**WHAT YOU HAVE TO DO**
Could you output only the lines from the one containing "green flashlight: 3 -> 2" through the last line of the data, both included?

Scene image comparisons
==============================

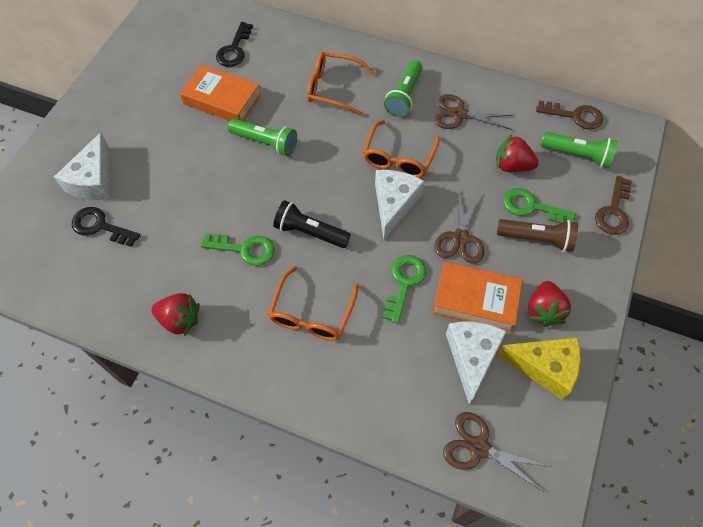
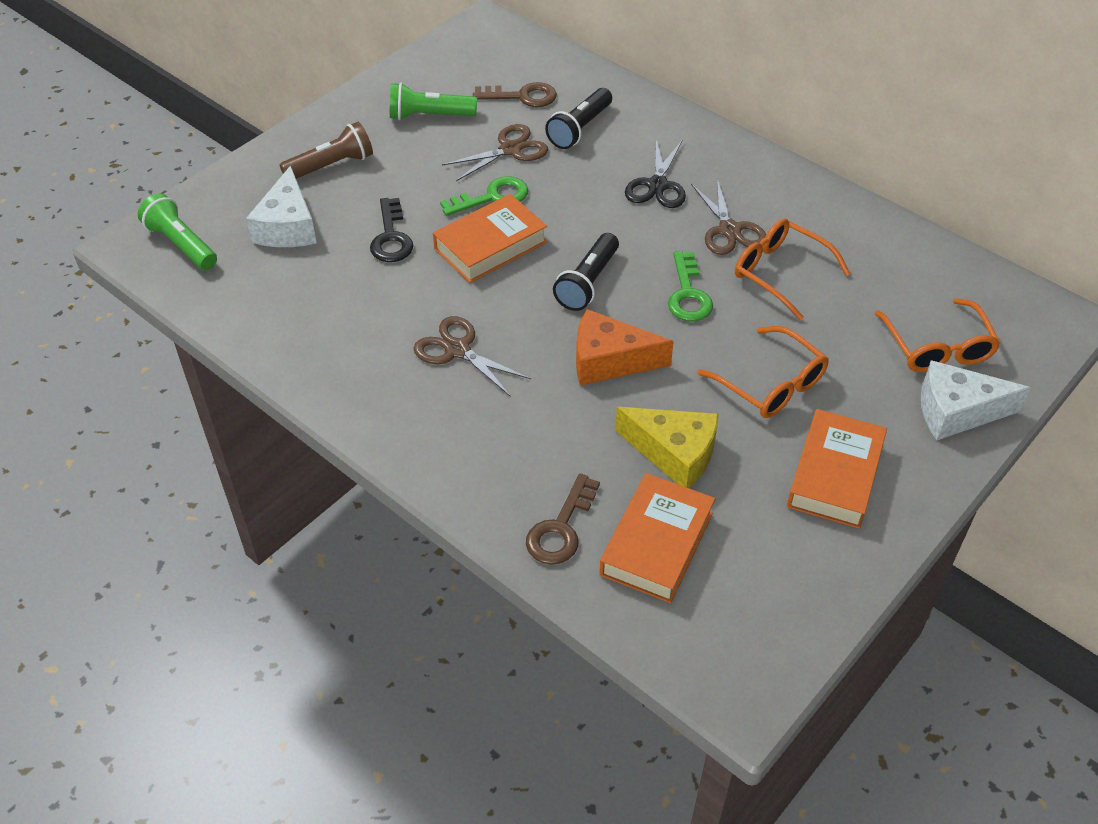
black flashlight: 1 -> 2
black key: 2 -> 1
black scissors: 0 -> 1
green flashlight: 3 -> 2
green key: 3 -> 2
orange book: 2 -> 3
orange cheese: 0 -> 1
red strawberry: 3 -> 0
white cheese: 3 -> 2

==============================

**RESPONSE AREA**
green flashlight: 3 -> 2
green key: 3 -> 2
orange book: 2 -> 3
orange cheese: 0 -> 1
red strawberry: 3 -> 0
white cheese: 3 -> 2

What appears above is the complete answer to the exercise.